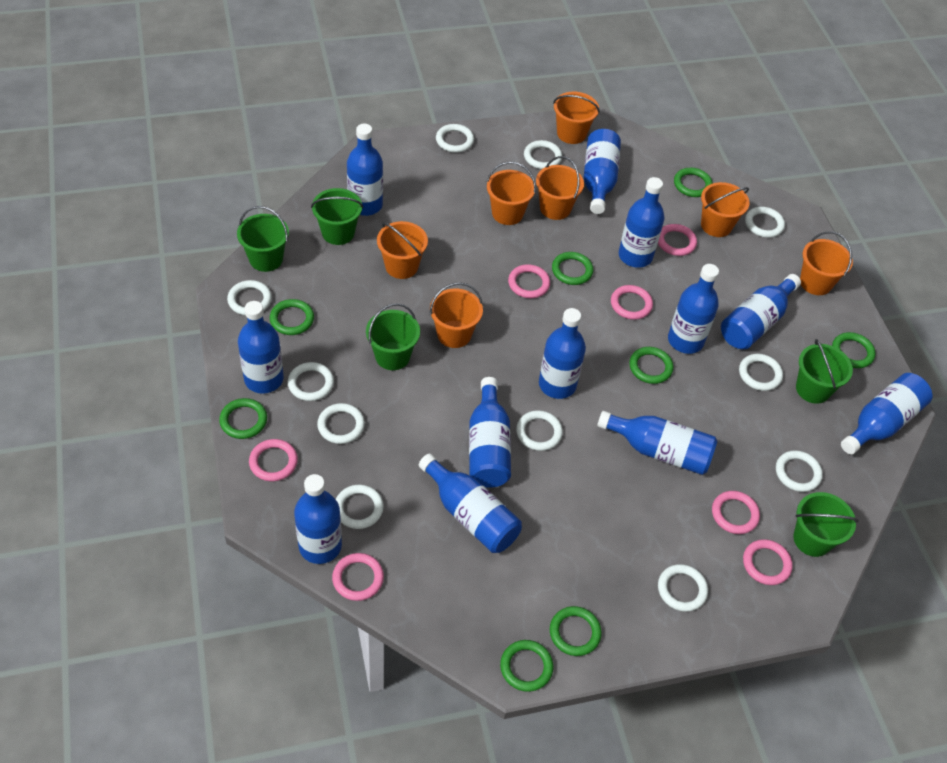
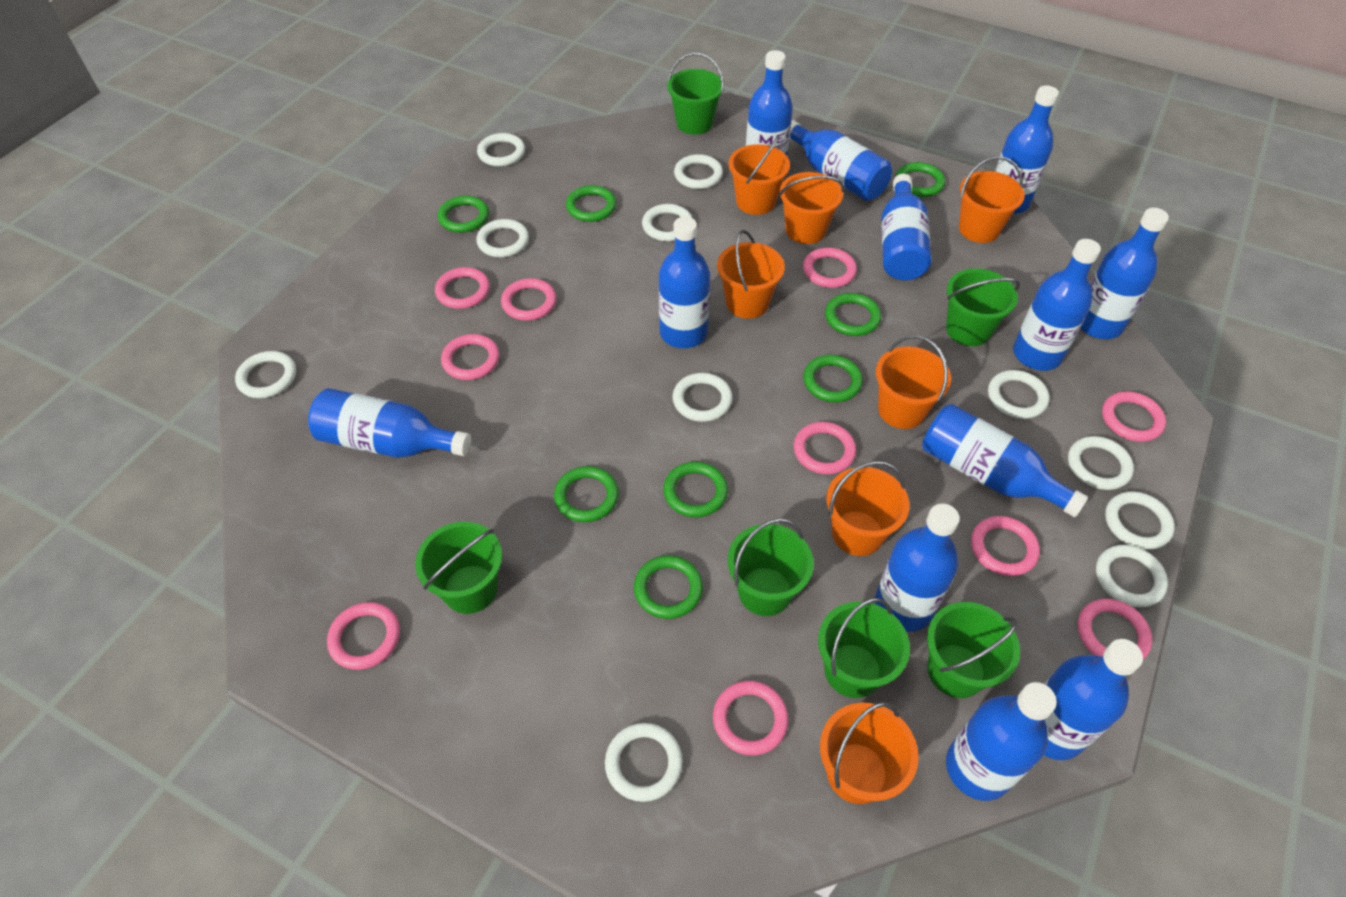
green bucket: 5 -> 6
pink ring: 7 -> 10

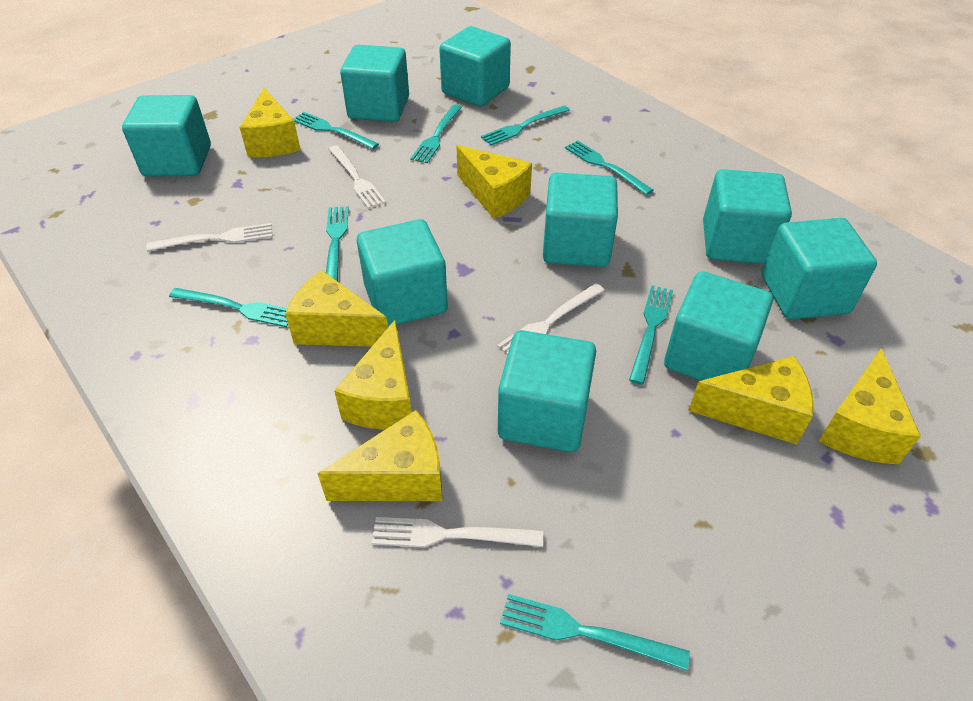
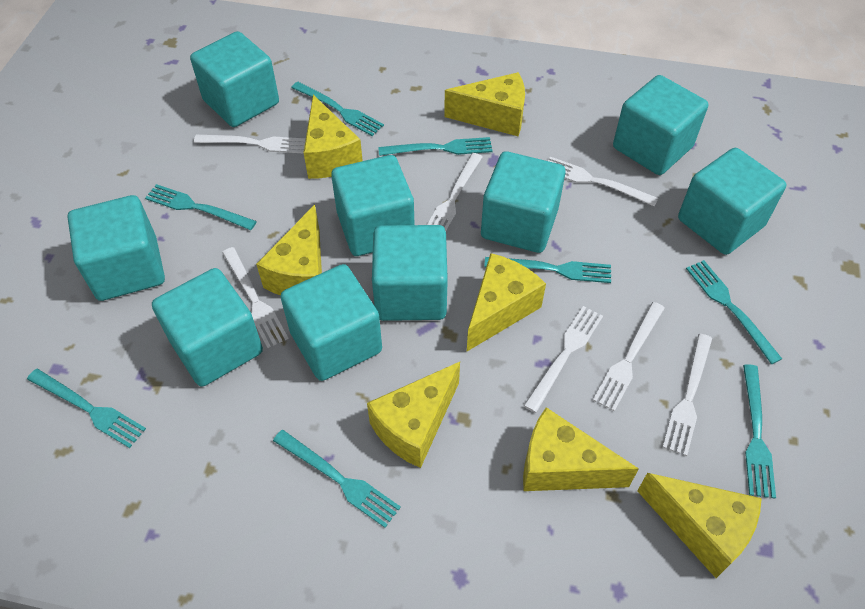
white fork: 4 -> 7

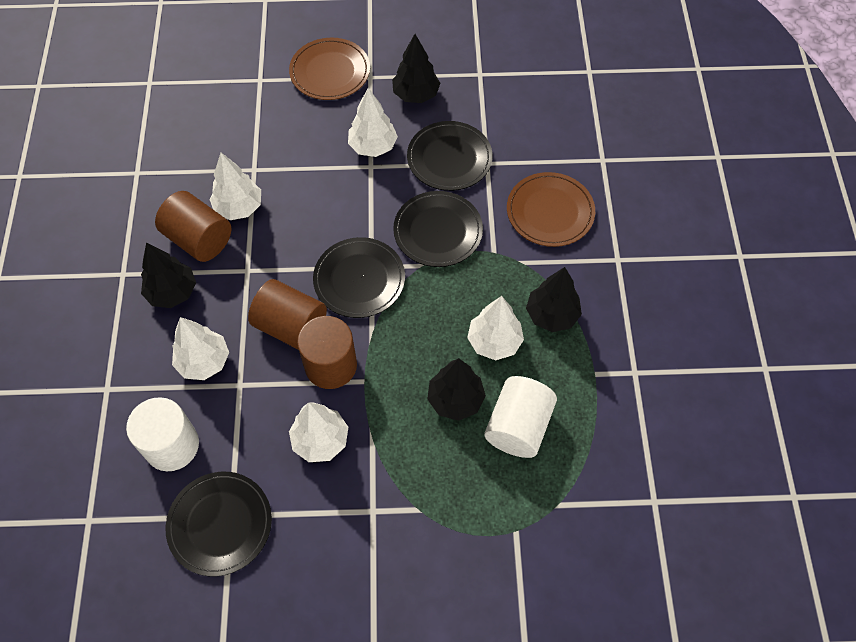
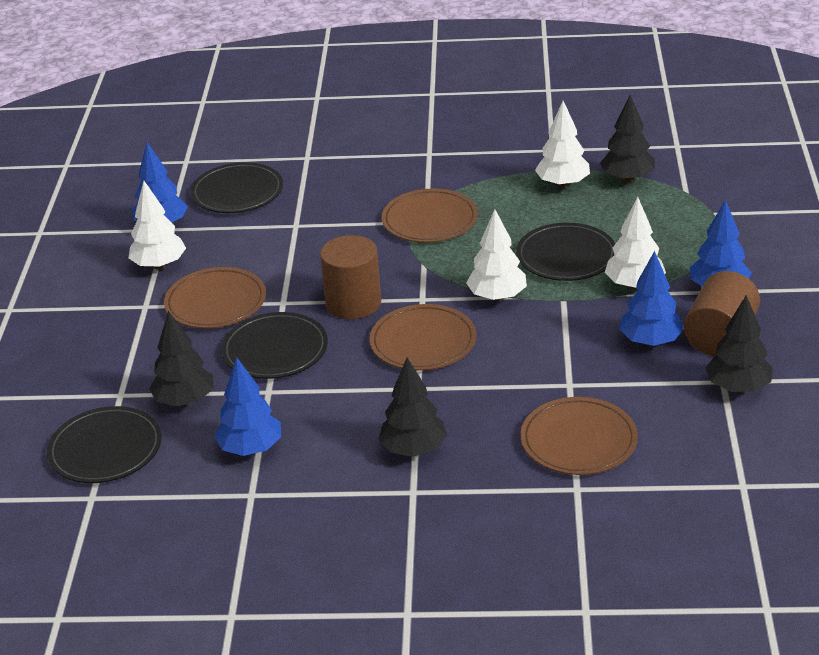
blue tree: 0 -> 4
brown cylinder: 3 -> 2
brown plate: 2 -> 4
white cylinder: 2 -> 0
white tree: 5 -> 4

====================

**What you should do**.
Working from the material above, transcribe it exactly while omitting pictures.

**Output for this exercise**.
green bucket: 5 -> 6
pink ring: 7 -> 10

white fork: 4 -> 7

blue tree: 0 -> 4
brown cylinder: 3 -> 2
brown plate: 2 -> 4
white cylinder: 2 -> 0
white tree: 5 -> 4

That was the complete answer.